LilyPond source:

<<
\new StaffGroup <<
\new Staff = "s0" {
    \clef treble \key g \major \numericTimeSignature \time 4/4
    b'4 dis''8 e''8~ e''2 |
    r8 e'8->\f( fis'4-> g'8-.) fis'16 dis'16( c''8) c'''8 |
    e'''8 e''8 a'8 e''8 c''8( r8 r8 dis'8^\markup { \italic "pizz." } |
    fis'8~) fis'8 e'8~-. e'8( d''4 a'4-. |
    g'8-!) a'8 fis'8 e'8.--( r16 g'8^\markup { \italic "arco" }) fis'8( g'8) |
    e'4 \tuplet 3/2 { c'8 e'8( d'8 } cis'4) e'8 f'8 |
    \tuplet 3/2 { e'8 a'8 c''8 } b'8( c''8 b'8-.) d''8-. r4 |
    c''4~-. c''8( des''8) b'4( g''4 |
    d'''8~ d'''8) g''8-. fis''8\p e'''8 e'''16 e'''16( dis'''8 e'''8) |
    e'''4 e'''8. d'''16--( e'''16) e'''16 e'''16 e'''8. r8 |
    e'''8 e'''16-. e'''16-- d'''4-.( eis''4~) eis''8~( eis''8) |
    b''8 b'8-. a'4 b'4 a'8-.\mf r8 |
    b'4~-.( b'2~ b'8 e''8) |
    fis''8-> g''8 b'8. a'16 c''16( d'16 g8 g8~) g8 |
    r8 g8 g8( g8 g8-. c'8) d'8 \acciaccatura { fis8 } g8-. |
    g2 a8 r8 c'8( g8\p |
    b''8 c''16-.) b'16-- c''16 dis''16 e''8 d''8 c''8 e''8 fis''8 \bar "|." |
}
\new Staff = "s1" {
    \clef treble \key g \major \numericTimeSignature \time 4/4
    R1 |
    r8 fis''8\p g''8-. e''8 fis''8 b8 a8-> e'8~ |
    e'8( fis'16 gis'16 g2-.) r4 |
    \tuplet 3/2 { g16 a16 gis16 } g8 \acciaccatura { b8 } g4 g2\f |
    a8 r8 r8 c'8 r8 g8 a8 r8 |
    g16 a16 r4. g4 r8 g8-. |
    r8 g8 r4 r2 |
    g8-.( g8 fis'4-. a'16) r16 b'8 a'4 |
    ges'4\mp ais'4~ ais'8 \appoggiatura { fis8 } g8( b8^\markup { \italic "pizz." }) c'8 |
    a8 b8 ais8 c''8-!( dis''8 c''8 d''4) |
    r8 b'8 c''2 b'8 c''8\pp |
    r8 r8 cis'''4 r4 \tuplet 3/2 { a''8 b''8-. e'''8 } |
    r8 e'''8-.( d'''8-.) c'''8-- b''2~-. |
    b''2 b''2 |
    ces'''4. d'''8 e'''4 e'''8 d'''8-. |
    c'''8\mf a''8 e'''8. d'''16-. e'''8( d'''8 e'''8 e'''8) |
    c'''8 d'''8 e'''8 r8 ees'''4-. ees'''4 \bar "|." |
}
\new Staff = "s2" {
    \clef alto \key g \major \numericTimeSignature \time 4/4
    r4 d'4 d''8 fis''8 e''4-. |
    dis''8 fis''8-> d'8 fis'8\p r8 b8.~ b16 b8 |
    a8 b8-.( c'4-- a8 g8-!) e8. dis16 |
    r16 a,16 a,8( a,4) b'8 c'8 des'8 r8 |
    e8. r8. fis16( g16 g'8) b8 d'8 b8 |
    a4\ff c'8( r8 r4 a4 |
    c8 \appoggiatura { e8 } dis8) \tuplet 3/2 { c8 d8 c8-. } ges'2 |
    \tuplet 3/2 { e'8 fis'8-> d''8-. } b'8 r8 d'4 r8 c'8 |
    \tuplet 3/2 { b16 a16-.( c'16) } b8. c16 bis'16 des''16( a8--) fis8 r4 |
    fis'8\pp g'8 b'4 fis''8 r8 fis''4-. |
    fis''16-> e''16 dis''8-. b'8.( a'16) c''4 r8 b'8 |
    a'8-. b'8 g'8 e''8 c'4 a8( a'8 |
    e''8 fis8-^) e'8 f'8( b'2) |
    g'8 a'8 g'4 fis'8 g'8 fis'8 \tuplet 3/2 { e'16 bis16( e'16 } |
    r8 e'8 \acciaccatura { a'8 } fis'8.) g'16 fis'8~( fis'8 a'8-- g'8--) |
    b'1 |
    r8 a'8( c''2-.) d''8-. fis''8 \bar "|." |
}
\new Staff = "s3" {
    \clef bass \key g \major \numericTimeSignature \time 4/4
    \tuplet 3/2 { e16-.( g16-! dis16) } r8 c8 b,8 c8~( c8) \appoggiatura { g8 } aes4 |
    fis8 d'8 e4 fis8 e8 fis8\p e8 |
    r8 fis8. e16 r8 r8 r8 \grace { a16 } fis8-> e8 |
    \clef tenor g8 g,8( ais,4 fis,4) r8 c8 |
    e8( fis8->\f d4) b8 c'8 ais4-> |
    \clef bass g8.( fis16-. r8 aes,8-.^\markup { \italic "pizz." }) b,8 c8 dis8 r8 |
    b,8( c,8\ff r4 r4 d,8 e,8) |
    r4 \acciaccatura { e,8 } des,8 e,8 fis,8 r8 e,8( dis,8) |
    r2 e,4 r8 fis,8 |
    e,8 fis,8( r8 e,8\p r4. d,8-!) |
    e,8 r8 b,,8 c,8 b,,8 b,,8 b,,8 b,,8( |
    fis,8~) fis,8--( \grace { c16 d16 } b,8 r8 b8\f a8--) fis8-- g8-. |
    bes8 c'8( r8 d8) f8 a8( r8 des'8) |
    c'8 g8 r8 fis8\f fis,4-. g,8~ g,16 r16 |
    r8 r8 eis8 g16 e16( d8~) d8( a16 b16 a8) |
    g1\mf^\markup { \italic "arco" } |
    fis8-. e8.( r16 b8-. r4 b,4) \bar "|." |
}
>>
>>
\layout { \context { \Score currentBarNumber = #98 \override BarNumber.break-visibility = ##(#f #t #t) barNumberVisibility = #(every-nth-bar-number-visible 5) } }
++++++++++
» WHAT THE TASK REQUIRES
Please report every line in the rows above that contains the string "major". Case counts, so match only that exact capitalization.

» FINISHED ANSWER
    \clef treble \key g \major \numericTimeSignature \time 4/4
    \clef treble \key g \major \numericTimeSignature \time 4/4
    \clef alto \key g \major \numericTimeSignature \time 4/4
    \clef bass \key g \major \numericTimeSignature \time 4/4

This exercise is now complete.